## [WORK TASK]
When you reach the listing, restate it word for word, leaving nothing out.

## [DATA RECORDS]
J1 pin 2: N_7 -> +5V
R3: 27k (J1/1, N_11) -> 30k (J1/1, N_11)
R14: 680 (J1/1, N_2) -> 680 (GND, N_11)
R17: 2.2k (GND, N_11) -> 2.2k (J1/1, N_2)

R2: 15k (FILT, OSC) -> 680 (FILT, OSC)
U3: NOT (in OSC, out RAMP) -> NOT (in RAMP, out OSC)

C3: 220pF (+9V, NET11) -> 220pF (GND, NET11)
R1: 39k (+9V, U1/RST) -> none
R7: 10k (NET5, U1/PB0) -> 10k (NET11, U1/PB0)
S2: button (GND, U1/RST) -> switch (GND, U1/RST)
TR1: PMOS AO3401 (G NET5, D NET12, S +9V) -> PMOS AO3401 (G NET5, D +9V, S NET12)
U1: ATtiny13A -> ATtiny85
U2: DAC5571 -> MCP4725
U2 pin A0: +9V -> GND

## [OUTPUT OF THE EXERCISE]
J1 pin 2: N_7 -> +5V
R3: 27k (J1/1, N_11) -> 30k (J1/1, N_11)
R14: 680 (J1/1, N_2) -> 680 (GND, N_11)
R17: 2.2k (GND, N_11) -> 2.2k (J1/1, N_2)

R2: 15k (FILT, OSC) -> 680 (FILT, OSC)
U3: NOT (in OSC, out RAMP) -> NOT (in RAMP, out OSC)

C3: 220pF (+9V, NET11) -> 220pF (GND, NET11)
R1: 39k (+9V, U1/RST) -> none
R7: 10k (NET5, U1/PB0) -> 10k (NET11, U1/PB0)
S2: button (GND, U1/RST) -> switch (GND, U1/RST)
TR1: PMOS AO3401 (G NET5, D NET12, S +9V) -> PMOS AO3401 (G NET5, D +9V, S NET12)
U1: ATtiny13A -> ATtiny85
U2: DAC5571 -> MCP4725
U2 pin A0: +9V -> GND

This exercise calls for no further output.